GIVEN RECORDS
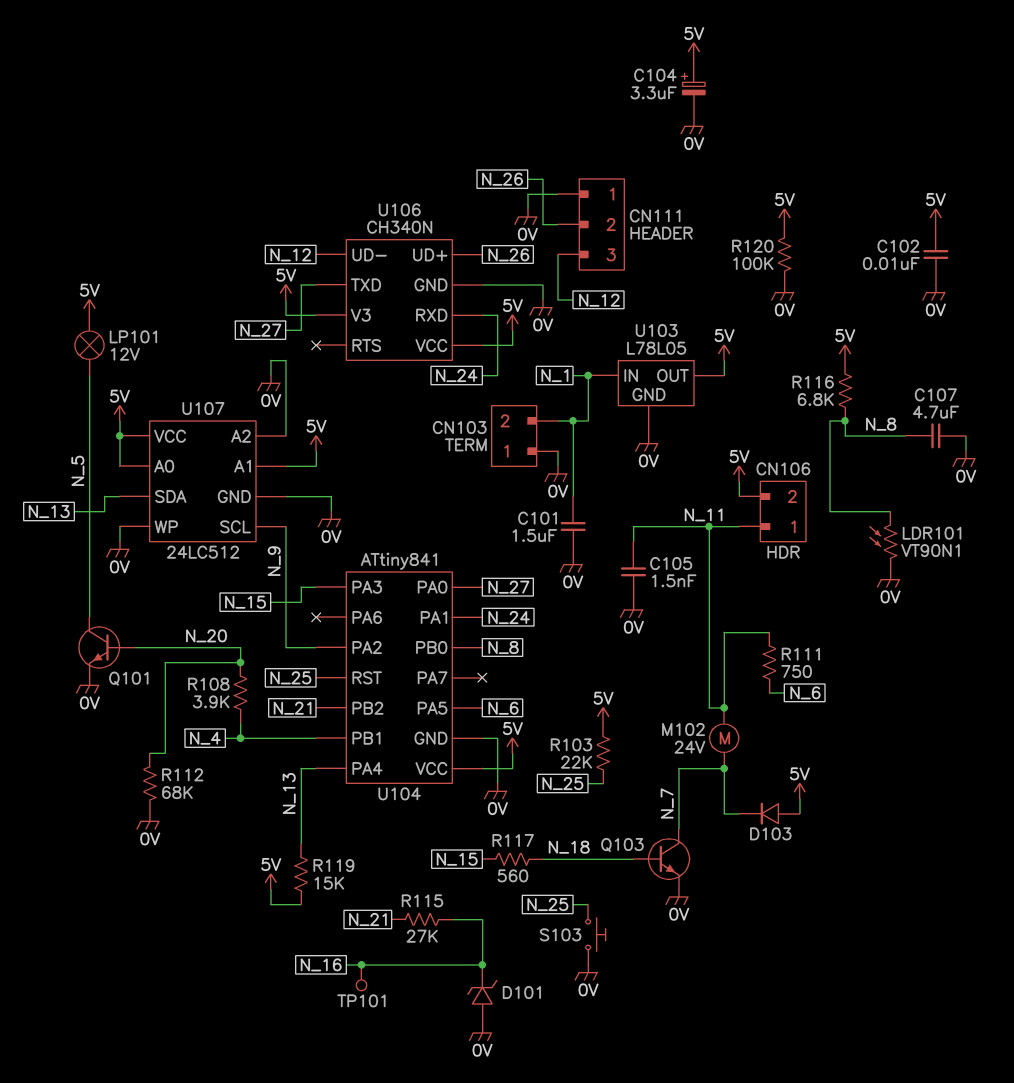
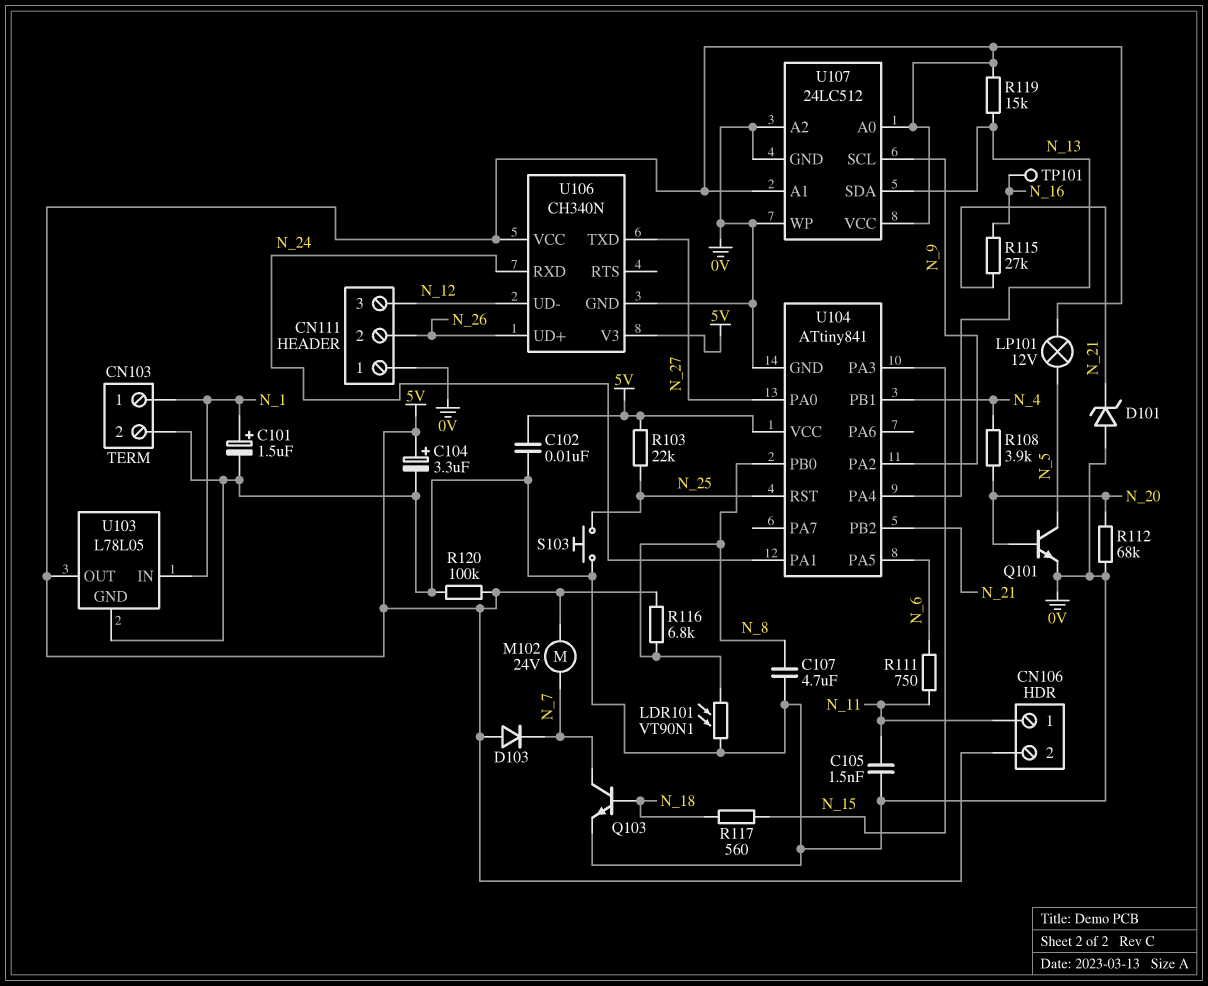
C101: 1.5uF (0V, N_1) -> 1.5uF (plus N_1, minus 0V)
CN103 pin 1: 0V -> N_1
CN103 pin 2: N_1 -> 0V
D101: zener (A 0V, K N_16) -> zener (A 0V, K N_21)
M102: motor 24V (N_7, N_11) -> motor 24V (5V, N_7)

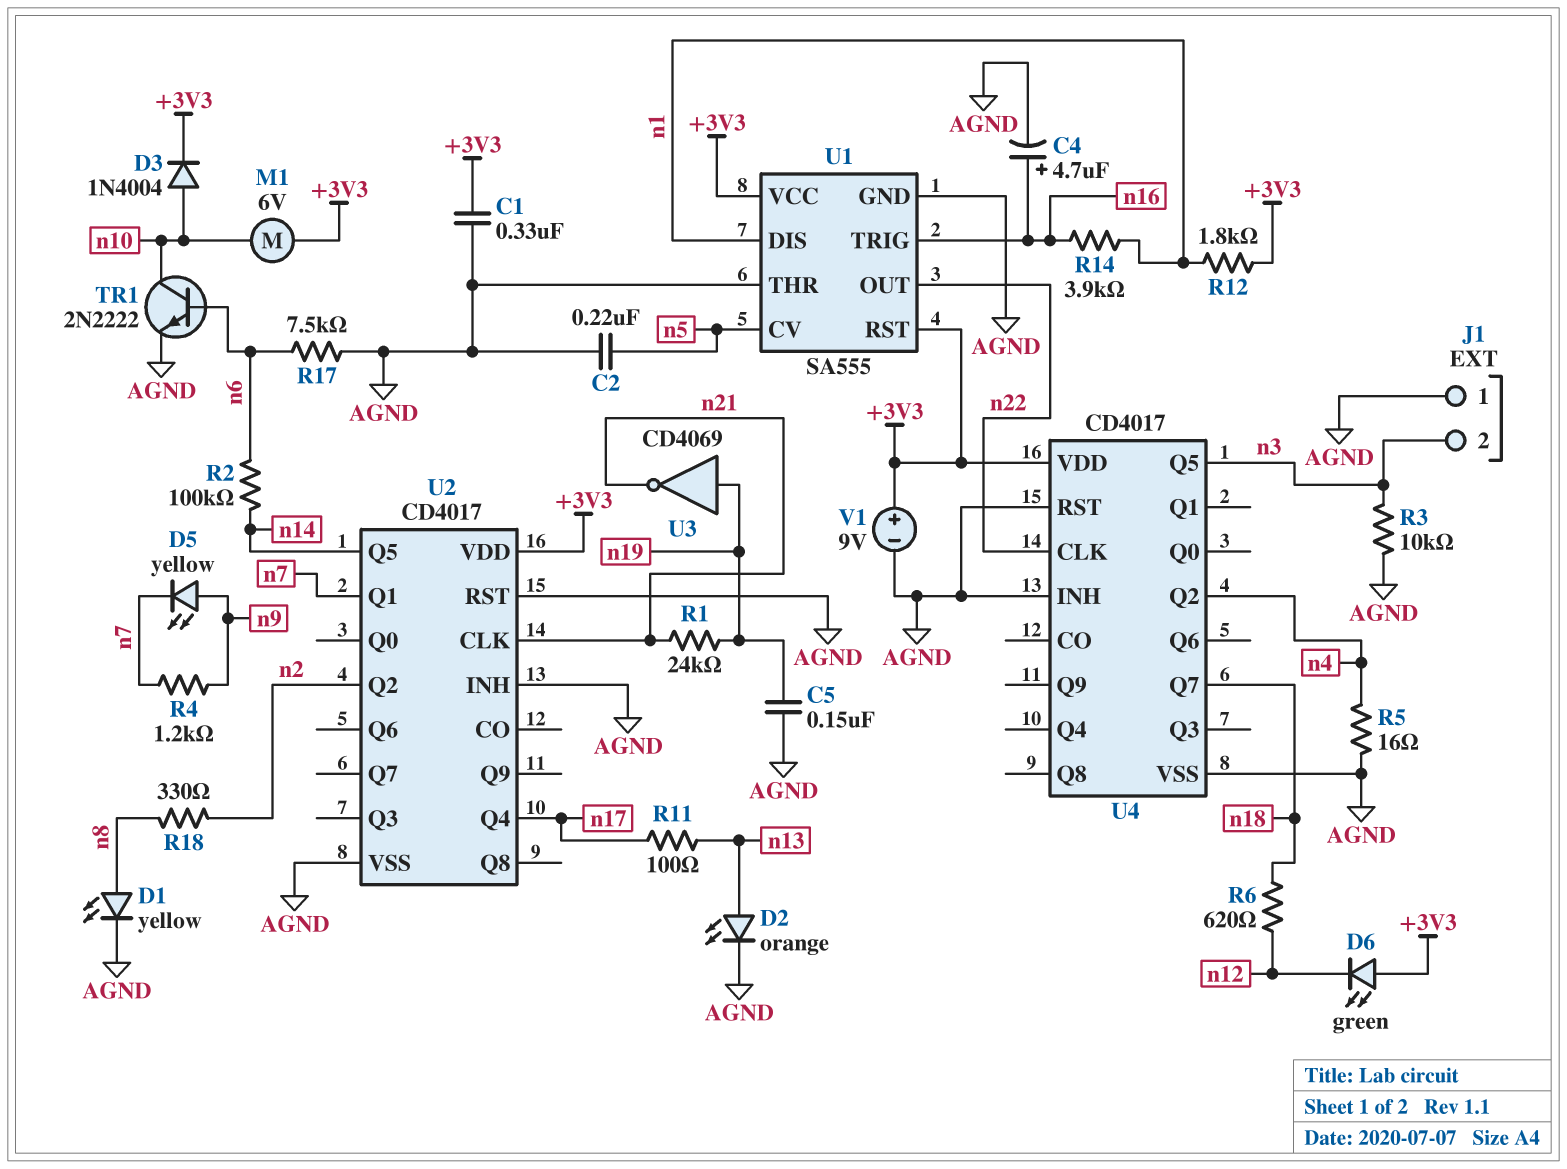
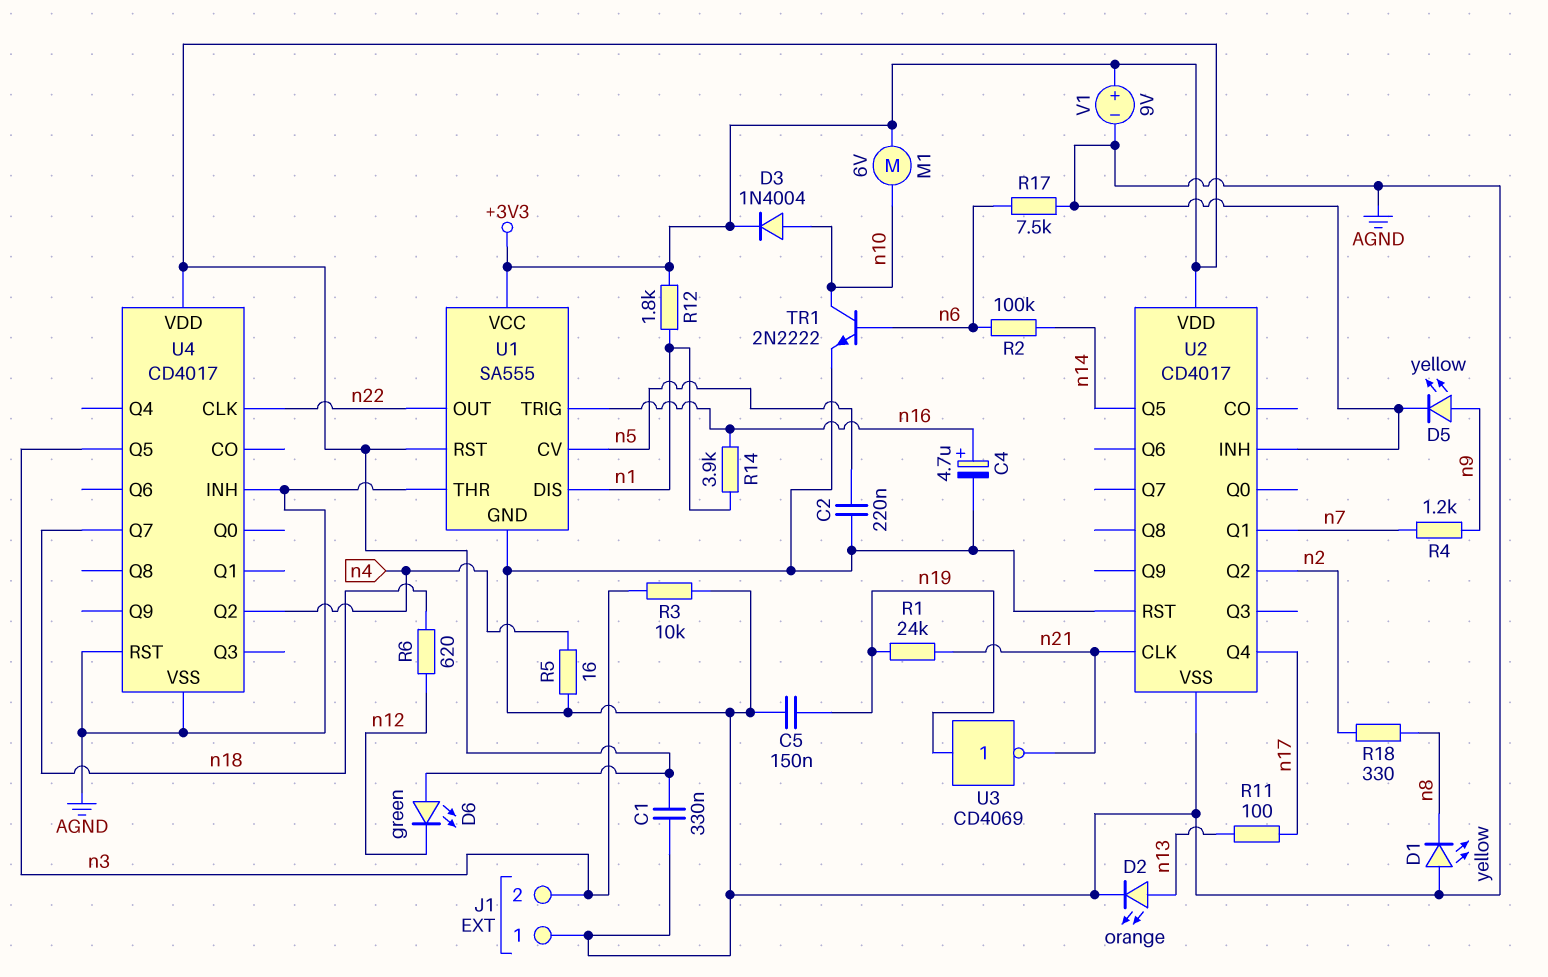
D1: LED yellow (A n8, K AGND) -> LED yellow (A AGND, K n8)
D5: LED yellow (A n9, K n7) -> LED yellow (A n9, K AGND)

EXERCISE BRIEF
When you print the entries, keep every line exactly as it is and drop the pictures.

SOLVED EXERCISE
C101: 1.5uF (0V, N_1) -> 1.5uF (plus N_1, minus 0V)
CN103 pin 1: 0V -> N_1
CN103 pin 2: N_1 -> 0V
D101: zener (A 0V, K N_16) -> zener (A 0V, K N_21)
M102: motor 24V (N_7, N_11) -> motor 24V (5V, N_7)

D1: LED yellow (A n8, K AGND) -> LED yellow (A AGND, K n8)
D5: LED yellow (A n9, K n7) -> LED yellow (A n9, K AGND)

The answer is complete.